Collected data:
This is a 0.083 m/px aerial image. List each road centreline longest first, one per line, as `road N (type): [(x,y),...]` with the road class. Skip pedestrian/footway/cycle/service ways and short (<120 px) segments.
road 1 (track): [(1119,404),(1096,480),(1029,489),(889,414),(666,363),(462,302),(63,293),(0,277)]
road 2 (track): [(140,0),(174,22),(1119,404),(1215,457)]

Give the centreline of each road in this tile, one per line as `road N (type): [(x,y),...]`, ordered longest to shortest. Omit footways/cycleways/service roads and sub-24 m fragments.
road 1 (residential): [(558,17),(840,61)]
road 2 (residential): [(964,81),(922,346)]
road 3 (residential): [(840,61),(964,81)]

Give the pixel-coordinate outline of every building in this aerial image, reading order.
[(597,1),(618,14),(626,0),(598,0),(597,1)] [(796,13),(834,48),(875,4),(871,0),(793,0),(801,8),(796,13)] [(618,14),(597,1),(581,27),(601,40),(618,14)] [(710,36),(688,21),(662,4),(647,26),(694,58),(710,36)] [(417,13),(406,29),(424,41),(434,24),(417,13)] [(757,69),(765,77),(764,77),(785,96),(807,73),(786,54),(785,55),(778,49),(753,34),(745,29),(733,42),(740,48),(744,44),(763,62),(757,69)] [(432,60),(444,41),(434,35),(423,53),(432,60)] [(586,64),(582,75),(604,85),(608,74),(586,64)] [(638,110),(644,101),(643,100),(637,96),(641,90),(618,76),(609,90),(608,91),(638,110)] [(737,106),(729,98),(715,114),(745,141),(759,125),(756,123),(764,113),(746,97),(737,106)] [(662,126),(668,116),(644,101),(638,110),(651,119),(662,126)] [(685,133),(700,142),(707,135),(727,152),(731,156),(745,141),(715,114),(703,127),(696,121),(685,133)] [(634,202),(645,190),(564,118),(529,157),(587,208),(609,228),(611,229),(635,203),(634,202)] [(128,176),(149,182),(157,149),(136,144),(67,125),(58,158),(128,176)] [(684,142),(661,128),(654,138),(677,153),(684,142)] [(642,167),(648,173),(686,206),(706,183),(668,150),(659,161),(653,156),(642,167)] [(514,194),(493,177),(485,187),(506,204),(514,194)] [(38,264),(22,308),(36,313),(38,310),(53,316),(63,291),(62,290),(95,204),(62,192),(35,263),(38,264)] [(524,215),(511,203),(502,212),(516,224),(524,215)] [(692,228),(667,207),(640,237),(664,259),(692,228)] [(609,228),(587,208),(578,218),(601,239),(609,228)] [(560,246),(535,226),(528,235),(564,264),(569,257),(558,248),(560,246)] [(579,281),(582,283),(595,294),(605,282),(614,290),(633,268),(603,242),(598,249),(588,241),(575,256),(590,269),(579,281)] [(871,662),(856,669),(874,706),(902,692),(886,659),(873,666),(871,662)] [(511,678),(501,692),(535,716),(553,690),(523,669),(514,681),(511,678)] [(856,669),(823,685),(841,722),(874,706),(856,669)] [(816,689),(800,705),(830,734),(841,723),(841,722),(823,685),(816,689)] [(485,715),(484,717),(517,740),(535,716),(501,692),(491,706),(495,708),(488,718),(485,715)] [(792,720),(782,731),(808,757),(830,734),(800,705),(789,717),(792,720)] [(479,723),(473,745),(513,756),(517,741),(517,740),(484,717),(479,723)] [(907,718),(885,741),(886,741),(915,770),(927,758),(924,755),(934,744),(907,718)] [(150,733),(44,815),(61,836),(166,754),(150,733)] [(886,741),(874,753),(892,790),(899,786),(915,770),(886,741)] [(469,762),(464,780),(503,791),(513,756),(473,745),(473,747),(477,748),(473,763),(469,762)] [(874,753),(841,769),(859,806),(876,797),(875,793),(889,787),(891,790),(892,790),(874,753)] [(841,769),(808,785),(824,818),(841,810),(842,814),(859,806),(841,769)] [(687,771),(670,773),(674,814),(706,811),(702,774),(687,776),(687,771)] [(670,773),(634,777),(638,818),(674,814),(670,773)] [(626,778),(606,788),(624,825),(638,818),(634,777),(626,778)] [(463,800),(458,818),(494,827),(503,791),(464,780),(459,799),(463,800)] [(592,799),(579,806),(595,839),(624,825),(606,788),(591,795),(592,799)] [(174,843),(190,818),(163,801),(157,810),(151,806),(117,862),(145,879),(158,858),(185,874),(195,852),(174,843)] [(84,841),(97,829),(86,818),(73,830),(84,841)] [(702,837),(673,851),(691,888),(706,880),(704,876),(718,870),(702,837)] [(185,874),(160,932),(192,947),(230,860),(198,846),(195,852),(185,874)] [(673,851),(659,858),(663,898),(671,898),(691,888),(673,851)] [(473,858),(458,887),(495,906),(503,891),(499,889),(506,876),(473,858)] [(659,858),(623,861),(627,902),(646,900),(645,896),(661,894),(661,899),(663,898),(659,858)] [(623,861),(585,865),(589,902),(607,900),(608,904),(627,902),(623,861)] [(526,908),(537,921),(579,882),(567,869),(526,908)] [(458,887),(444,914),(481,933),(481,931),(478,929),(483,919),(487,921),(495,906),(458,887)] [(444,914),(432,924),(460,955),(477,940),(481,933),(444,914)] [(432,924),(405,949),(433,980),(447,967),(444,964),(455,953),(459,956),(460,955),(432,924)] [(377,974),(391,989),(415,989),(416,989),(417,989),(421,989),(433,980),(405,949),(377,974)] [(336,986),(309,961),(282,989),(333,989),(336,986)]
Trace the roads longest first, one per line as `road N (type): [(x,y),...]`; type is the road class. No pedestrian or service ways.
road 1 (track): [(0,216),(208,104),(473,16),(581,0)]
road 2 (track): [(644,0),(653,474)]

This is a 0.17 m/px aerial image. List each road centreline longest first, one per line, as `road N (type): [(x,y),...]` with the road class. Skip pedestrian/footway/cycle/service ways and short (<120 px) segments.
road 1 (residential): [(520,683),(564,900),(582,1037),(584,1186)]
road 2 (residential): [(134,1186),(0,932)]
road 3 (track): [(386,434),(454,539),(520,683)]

Work task:
Reply with the complete data above, every character as it stands.

Answer space:
This is a 0.083 m/px aerial image. List each road centreline longest first, one per line, as `road N (type): [(x,y),...]` with the road class. Skip pedestrian/footway/cycle/service ways and short (<120 px) segments.
road 1 (track): [(1119,404),(1096,480),(1029,489),(889,414),(666,363),(462,302),(63,293),(0,277)]
road 2 (track): [(140,0),(174,22),(1119,404),(1215,457)]

Give the centreline of each road in this tile, one per line as `road N (type): [(x,y),...]`, ordered longest to shortest. Omit footways/cycleways/service roads and sub-24 m fragments.
road 1 (residential): [(558,17),(840,61)]
road 2 (residential): [(964,81),(922,346)]
road 3 (residential): [(840,61),(964,81)]

Give the pixel-coordinate outline of every building in this aerial image, reading order.
[(597,1),(618,14),(626,0),(598,0),(597,1)] [(796,13),(834,48),(875,4),(871,0),(793,0),(801,8),(796,13)] [(618,14),(597,1),(581,27),(601,40),(618,14)] [(710,36),(688,21),(662,4),(647,26),(694,58),(710,36)] [(417,13),(406,29),(424,41),(434,24),(417,13)] [(757,69),(765,77),(764,77),(785,96),(807,73),(786,54),(785,55),(778,49),(753,34),(745,29),(733,42),(740,48),(744,44),(763,62),(757,69)] [(432,60),(444,41),(434,35),(423,53),(432,60)] [(586,64),(582,75),(604,85),(608,74),(586,64)] [(638,110),(644,101),(643,100),(637,96),(641,90),(618,76),(609,90),(608,91),(638,110)] [(737,106),(729,98),(715,114),(745,141),(759,125),(756,123),(764,113),(746,97),(737,106)] [(662,126),(668,116),(644,101),(638,110),(651,119),(662,126)] [(685,133),(700,142),(707,135),(727,152),(731,156),(745,141),(715,114),(703,127),(696,121),(685,133)] [(634,202),(645,190),(564,118),(529,157),(587,208),(609,228),(611,229),(635,203),(634,202)] [(128,176),(149,182),(157,149),(136,144),(67,125),(58,158),(128,176)] [(684,142),(661,128),(654,138),(677,153),(684,142)] [(642,167),(648,173),(686,206),(706,183),(668,150),(659,161),(653,156),(642,167)] [(514,194),(493,177),(485,187),(506,204),(514,194)] [(38,264),(22,308),(36,313),(38,310),(53,316),(63,291),(62,290),(95,204),(62,192),(35,263),(38,264)] [(524,215),(511,203),(502,212),(516,224),(524,215)] [(692,228),(667,207),(640,237),(664,259),(692,228)] [(609,228),(587,208),(578,218),(601,239),(609,228)] [(560,246),(535,226),(528,235),(564,264),(569,257),(558,248),(560,246)] [(579,281),(582,283),(595,294),(605,282),(614,290),(633,268),(603,242),(598,249),(588,241),(575,256),(590,269),(579,281)] [(871,662),(856,669),(874,706),(902,692),(886,659),(873,666),(871,662)] [(511,678),(501,692),(535,716),(553,690),(523,669),(514,681),(511,678)] [(856,669),(823,685),(841,722),(874,706),(856,669)] [(816,689),(800,705),(830,734),(841,723),(841,722),(823,685),(816,689)] [(485,715),(484,717),(517,740),(535,716),(501,692),(491,706),(495,708),(488,718),(485,715)] [(792,720),(782,731),(808,757),(830,734),(800,705),(789,717),(792,720)] [(479,723),(473,745),(513,756),(517,741),(517,740),(484,717),(479,723)] [(907,718),(885,741),(886,741),(915,770),(927,758),(924,755),(934,744),(907,718)] [(150,733),(44,815),(61,836),(166,754),(150,733)] [(886,741),(874,753),(892,790),(899,786),(915,770),(886,741)] [(469,762),(464,780),(503,791),(513,756),(473,745),(473,747),(477,748),(473,763),(469,762)] [(874,753),(841,769),(859,806),(876,797),(875,793),(889,787),(891,790),(892,790),(874,753)] [(841,769),(808,785),(824,818),(841,810),(842,814),(859,806),(841,769)] [(687,771),(670,773),(674,814),(706,811),(702,774),(687,776),(687,771)] [(670,773),(634,777),(638,818),(674,814),(670,773)] [(626,778),(606,788),(624,825),(638,818),(634,777),(626,778)] [(463,800),(458,818),(494,827),(503,791),(464,780),(459,799),(463,800)] [(592,799),(579,806),(595,839),(624,825),(606,788),(591,795),(592,799)] [(174,843),(190,818),(163,801),(157,810),(151,806),(117,862),(145,879),(158,858),(185,874),(195,852),(174,843)] [(84,841),(97,829),(86,818),(73,830),(84,841)] [(702,837),(673,851),(691,888),(706,880),(704,876),(718,870),(702,837)] [(185,874),(160,932),(192,947),(230,860),(198,846),(195,852),(185,874)] [(673,851),(659,858),(663,898),(671,898),(691,888),(673,851)] [(473,858),(458,887),(495,906),(503,891),(499,889),(506,876),(473,858)] [(659,858),(623,861),(627,902),(646,900),(645,896),(661,894),(661,899),(663,898),(659,858)] [(623,861),(585,865),(589,902),(607,900),(608,904),(627,902),(623,861)] [(526,908),(537,921),(579,882),(567,869),(526,908)] [(458,887),(444,914),(481,933),(481,931),(478,929),(483,919),(487,921),(495,906),(458,887)] [(444,914),(432,924),(460,955),(477,940),(481,933),(444,914)] [(432,924),(405,949),(433,980),(447,967),(444,964),(455,953),(459,956),(460,955),(432,924)] [(377,974),(391,989),(415,989),(416,989),(417,989),(421,989),(433,980),(405,949),(377,974)] [(336,986),(309,961),(282,989),(333,989),(336,986)]
Trace the roads longest first, one per line as `road N (type): [(x,y),...]`; type is the road class. No pedestrian or service ways.
road 1 (track): [(0,216),(208,104),(473,16),(581,0)]
road 2 (track): [(644,0),(653,474)]

This is a 0.17 m/px aerial image. List each road centreline longest first, one per line, as `road N (type): [(x,y),...]` with the road class. Skip pedestrian/footway/cycle/service ways and short (<120 px) segments.
road 1 (residential): [(520,683),(564,900),(582,1037),(584,1186)]
road 2 (residential): [(134,1186),(0,932)]
road 3 (track): [(386,434),(454,539),(520,683)]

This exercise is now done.